Data provided:
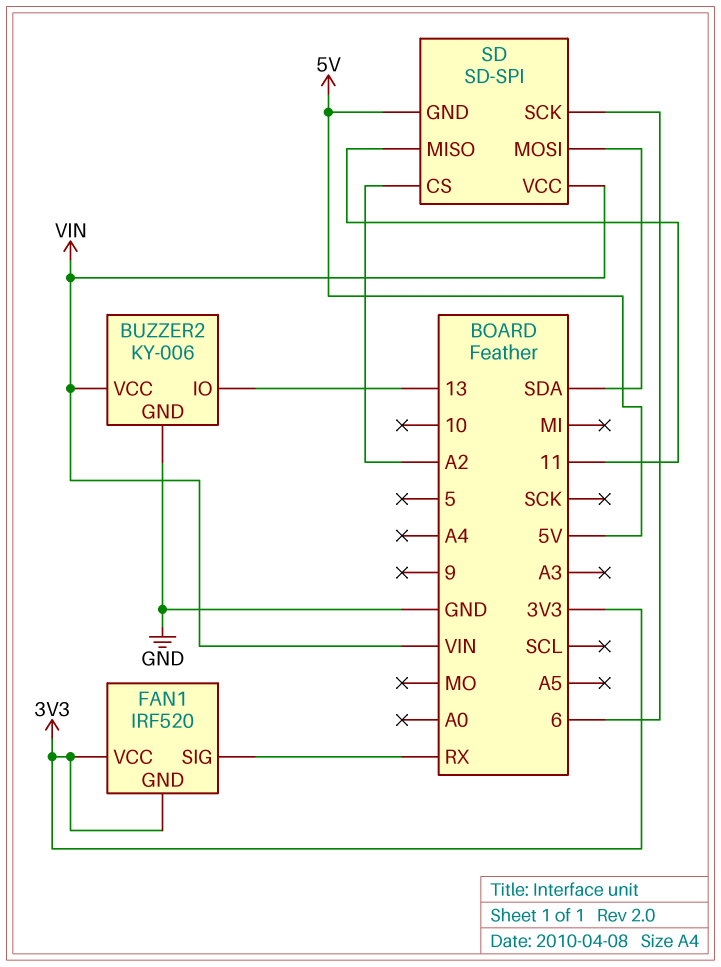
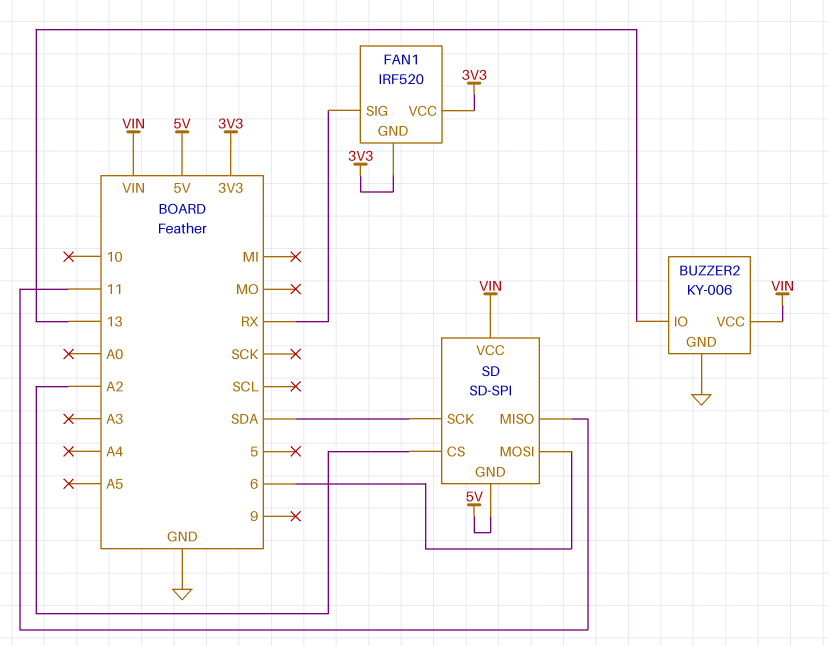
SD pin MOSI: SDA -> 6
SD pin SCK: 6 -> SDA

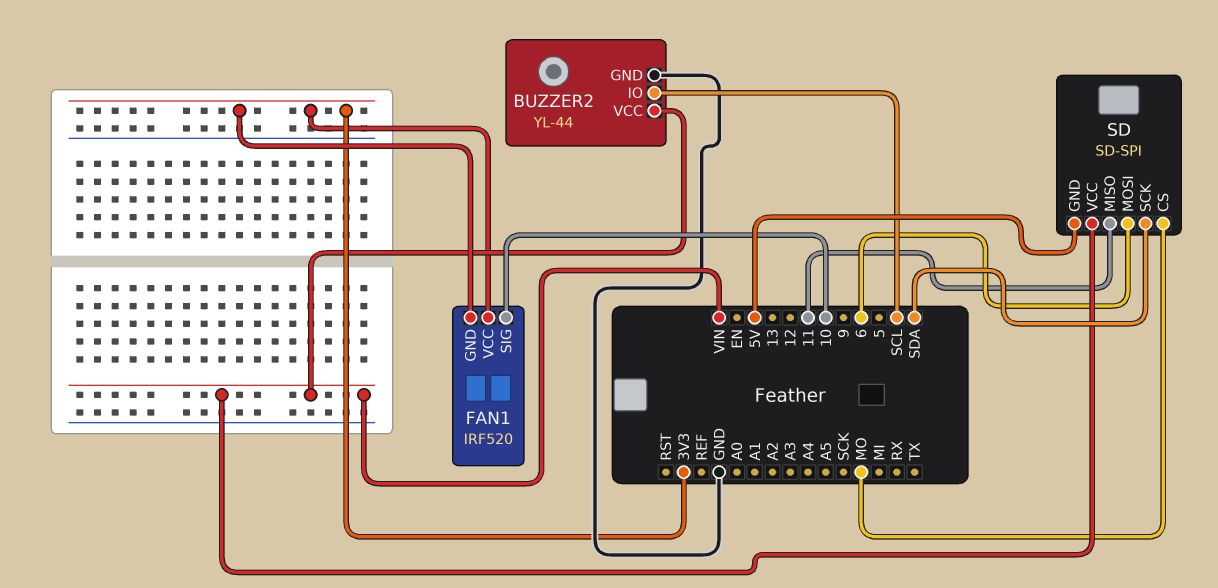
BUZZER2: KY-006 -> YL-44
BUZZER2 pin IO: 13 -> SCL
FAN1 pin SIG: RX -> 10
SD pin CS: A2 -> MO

Exercise details: Output exactly the lines from the one with "BUZZER2 pin IO: 13 -> SCL" through the final line of the listing above.

Output of the exercise:
BUZZER2 pin IO: 13 -> SCL
FAN1 pin SIG: RX -> 10
SD pin CS: A2 -> MO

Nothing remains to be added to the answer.